## What needs to be done
Could you restate the whole listing below word for word, minus the pictures?
##### Source material
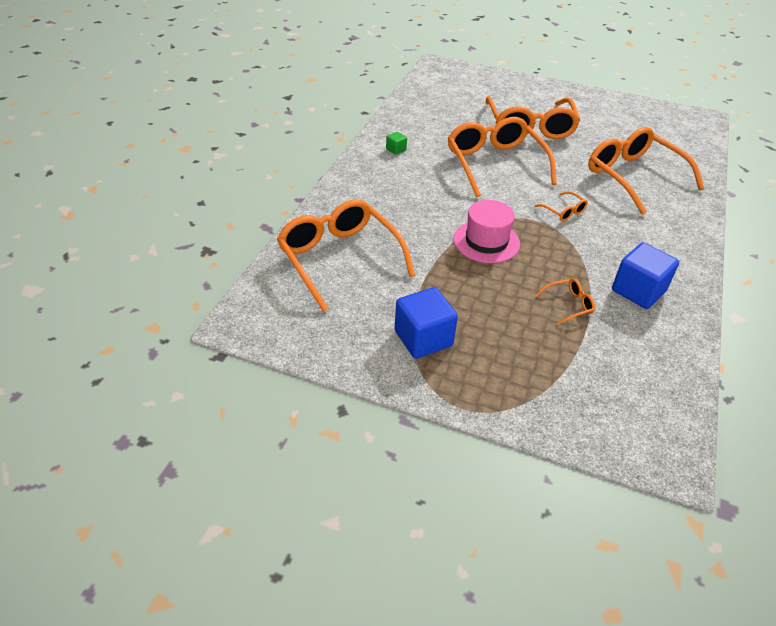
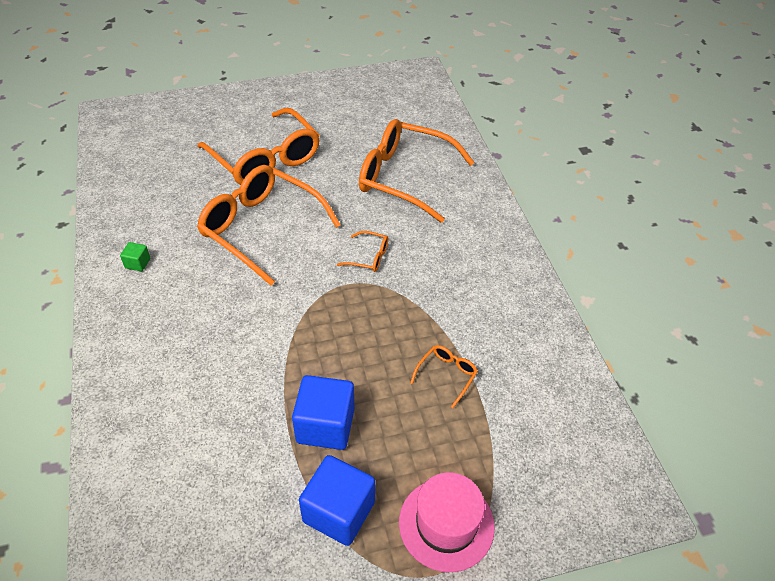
camera: 35 degrees left, 5 degrees up
(339, 259) = (175, 460): orange glasses -> none
(486, 241) = (319, 340): pink hat -> pink hat (446, 524)
(638, 291) = (494, 319): blue cube -> blue cube (325, 425)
##########
## Reply
camera: 35 degrees left, 5 degrees up
(339, 259) = (175, 460): orange glasses -> none
(486, 241) = (319, 340): pink hat -> pink hat (446, 524)
(638, 291) = (494, 319): blue cube -> blue cube (325, 425)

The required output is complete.